» Required task
Every line from the one with "Mask <item>adipose tissue</item>." through the end of the entries below should be written out exactly; the pictures should not.

» Supplied material
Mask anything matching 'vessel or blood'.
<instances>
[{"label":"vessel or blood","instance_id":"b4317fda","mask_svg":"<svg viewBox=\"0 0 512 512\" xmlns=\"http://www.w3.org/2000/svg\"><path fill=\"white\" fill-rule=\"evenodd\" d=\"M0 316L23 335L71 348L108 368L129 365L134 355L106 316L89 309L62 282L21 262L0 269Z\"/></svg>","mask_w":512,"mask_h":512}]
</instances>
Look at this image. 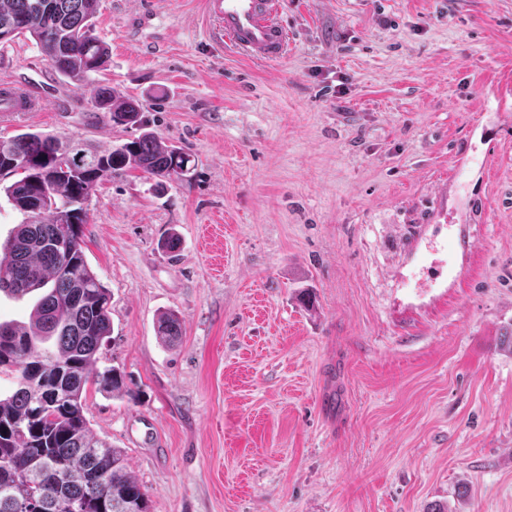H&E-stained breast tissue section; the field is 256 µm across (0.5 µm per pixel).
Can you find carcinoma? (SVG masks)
<instances>
[{
  "label": "carcinoma",
  "mask_w": 512,
  "mask_h": 512,
  "mask_svg": "<svg viewBox=\"0 0 512 512\" xmlns=\"http://www.w3.org/2000/svg\"><path fill=\"white\" fill-rule=\"evenodd\" d=\"M98 3L0 0V40L30 34L51 67L83 87L110 62L109 46L92 34ZM94 103L116 125L141 126L139 105L105 85ZM75 146L84 158L72 155ZM16 157L21 170L11 165ZM125 168L181 180L191 154L145 128L108 153L41 132L0 139V177L21 175L0 191L27 215L5 244L0 291H42L29 322L0 323V374L16 379L0 397V512H149L145 488L123 451L93 433L83 400L89 382L103 394H131L119 368L97 367L112 335L110 295L86 259L82 231L99 179ZM181 334L176 312L159 317L162 341Z\"/></svg>",
  "instance_id": "carcinoma-1"
}]
</instances>
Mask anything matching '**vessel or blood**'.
I'll use <instances>...</instances> for the list:
<instances>
[{"instance_id": "vessel-or-blood-1", "label": "vessel or blood", "mask_w": 512, "mask_h": 512, "mask_svg": "<svg viewBox=\"0 0 512 512\" xmlns=\"http://www.w3.org/2000/svg\"><path fill=\"white\" fill-rule=\"evenodd\" d=\"M216 38L252 59L275 63L288 53V32L280 20L281 0H204ZM38 97L21 85L0 84V114L38 112Z\"/></svg>"}]
</instances>
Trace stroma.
I'll return each instance as SVG.
<instances>
[{
  "instance_id": "1",
  "label": "stroma",
  "mask_w": 512,
  "mask_h": 512,
  "mask_svg": "<svg viewBox=\"0 0 512 512\" xmlns=\"http://www.w3.org/2000/svg\"><path fill=\"white\" fill-rule=\"evenodd\" d=\"M282 16L288 53L262 63L217 44L203 0L99 2L97 83L195 167L106 173L86 204L101 361L131 388H88L91 428L150 512H512V0ZM2 80L45 106L0 137L139 134L30 36L0 43ZM94 103L98 109H107L111 112L114 124L142 127L139 105L130 99H120L106 85L95 88ZM182 334V323L174 311L163 313L157 322V336L164 342H174Z\"/></svg>"
}]
</instances>
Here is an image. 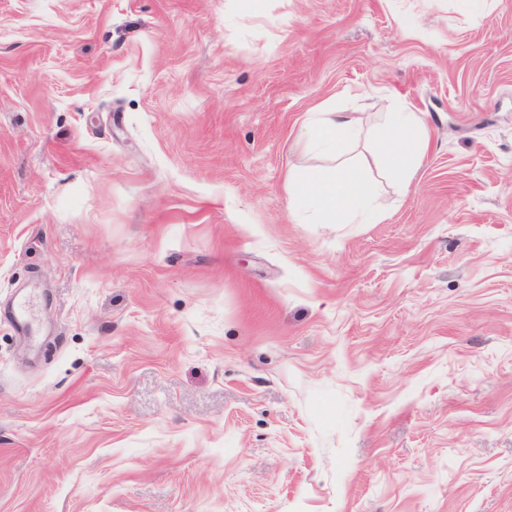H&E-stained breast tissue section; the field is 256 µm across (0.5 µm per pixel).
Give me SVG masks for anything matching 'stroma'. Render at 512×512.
I'll return each mask as SVG.
<instances>
[{
	"instance_id": "obj_1",
	"label": "stroma",
	"mask_w": 512,
	"mask_h": 512,
	"mask_svg": "<svg viewBox=\"0 0 512 512\" xmlns=\"http://www.w3.org/2000/svg\"><path fill=\"white\" fill-rule=\"evenodd\" d=\"M0 512H512V0H0ZM356 131L357 119L351 112L320 108L312 112L307 145L312 152L338 157ZM391 119L377 130L381 165L403 178L411 175L425 147L424 132L412 112H389ZM288 201L294 209L300 203L310 205L320 224H374L385 216L370 171L344 162L330 173L291 176Z\"/></svg>"
}]
</instances>
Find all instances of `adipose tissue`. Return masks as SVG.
<instances>
[{
  "instance_id": "1",
  "label": "adipose tissue",
  "mask_w": 512,
  "mask_h": 512,
  "mask_svg": "<svg viewBox=\"0 0 512 512\" xmlns=\"http://www.w3.org/2000/svg\"><path fill=\"white\" fill-rule=\"evenodd\" d=\"M357 130L351 113L317 109L312 114L307 145L312 152L339 157ZM381 165L390 173L409 177L425 147L424 132L412 113L395 112L377 130ZM290 206L310 205L323 224H373L385 211L370 171L341 162L334 171L316 176H291Z\"/></svg>"
}]
</instances>
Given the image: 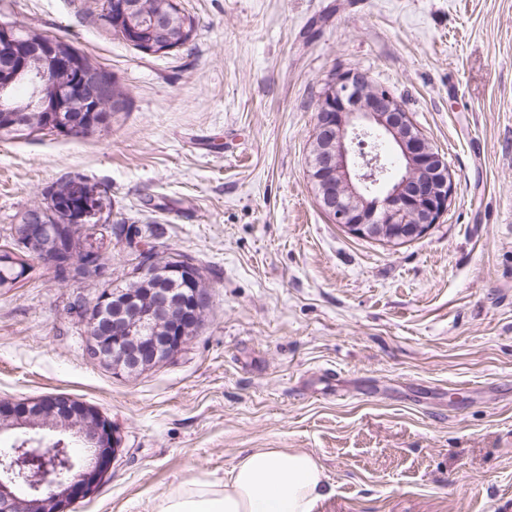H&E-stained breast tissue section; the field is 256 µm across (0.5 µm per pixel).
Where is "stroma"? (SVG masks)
I'll return each mask as SVG.
<instances>
[{"instance_id":"obj_1","label":"stroma","mask_w":512,"mask_h":512,"mask_svg":"<svg viewBox=\"0 0 512 512\" xmlns=\"http://www.w3.org/2000/svg\"><path fill=\"white\" fill-rule=\"evenodd\" d=\"M102 0H0V20L70 43L129 107L70 140L0 137V249L59 178L103 184L112 221L205 269L211 307L159 366L87 352L101 280L34 260L0 288V399L64 394L121 438L69 512H155L248 448L324 466L317 512H512V0H179L190 40L146 54ZM358 68L447 159L448 211L423 238L356 239L308 177L325 82Z\"/></svg>"}]
</instances>
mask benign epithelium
<instances>
[{"instance_id": "benign-epithelium-1", "label": "benign epithelium", "mask_w": 512, "mask_h": 512, "mask_svg": "<svg viewBox=\"0 0 512 512\" xmlns=\"http://www.w3.org/2000/svg\"><path fill=\"white\" fill-rule=\"evenodd\" d=\"M112 24L127 29L147 54L170 50L157 41L162 34L186 27L177 0L141 22L135 6L112 0ZM0 57L12 62L0 74V112H39L63 130L62 112L78 99L89 112L96 92L112 77L101 71L81 72V59L48 35L22 38L17 25L0 22ZM26 90L30 104L15 108L12 98ZM316 173L310 176L321 208L336 224L363 240L398 247L424 237L448 211L455 182L446 158L432 145L411 113L386 88L363 71L336 75L322 95L312 133ZM86 185L69 182L63 198L84 201ZM73 235L63 224H47L42 212L30 211L16 240L27 253L87 262L72 249ZM132 264L141 288L108 289L101 302L112 304V321L101 332L98 317L89 320L90 356L119 374H136L178 352L198 327L207 295L195 266L181 257L165 267L150 250L133 246ZM12 436L0 450V512H68L89 498L108 473L118 434L97 408L66 395L51 399H0V437ZM51 441L50 453L65 461V474L44 485L22 486L17 457L34 442ZM89 452L76 459L72 444Z\"/></svg>"}]
</instances>
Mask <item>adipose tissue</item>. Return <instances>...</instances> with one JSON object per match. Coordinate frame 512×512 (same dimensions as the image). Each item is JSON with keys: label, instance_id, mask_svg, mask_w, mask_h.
Listing matches in <instances>:
<instances>
[{"label": "adipose tissue", "instance_id": "1", "mask_svg": "<svg viewBox=\"0 0 512 512\" xmlns=\"http://www.w3.org/2000/svg\"><path fill=\"white\" fill-rule=\"evenodd\" d=\"M333 493L322 463L296 448H250L223 480L171 486L157 512H316Z\"/></svg>", "mask_w": 512, "mask_h": 512}]
</instances>
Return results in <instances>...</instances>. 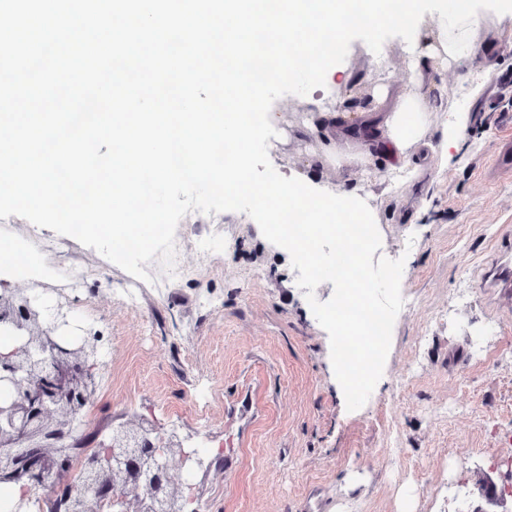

» The completed task
Mask <item>adipose tissue</item>. Return <instances>...</instances> with one JSON object per match. Coordinate frame 512×512 (same dimensions as the image). Each item is JSON with keys: label, instance_id, mask_svg, mask_w, mask_h.
Listing matches in <instances>:
<instances>
[{"label": "adipose tissue", "instance_id": "1", "mask_svg": "<svg viewBox=\"0 0 512 512\" xmlns=\"http://www.w3.org/2000/svg\"><path fill=\"white\" fill-rule=\"evenodd\" d=\"M333 493L322 463L296 448H250L223 480L171 486L157 512H316Z\"/></svg>", "mask_w": 512, "mask_h": 512}]
</instances>
Return results in <instances>...</instances>. 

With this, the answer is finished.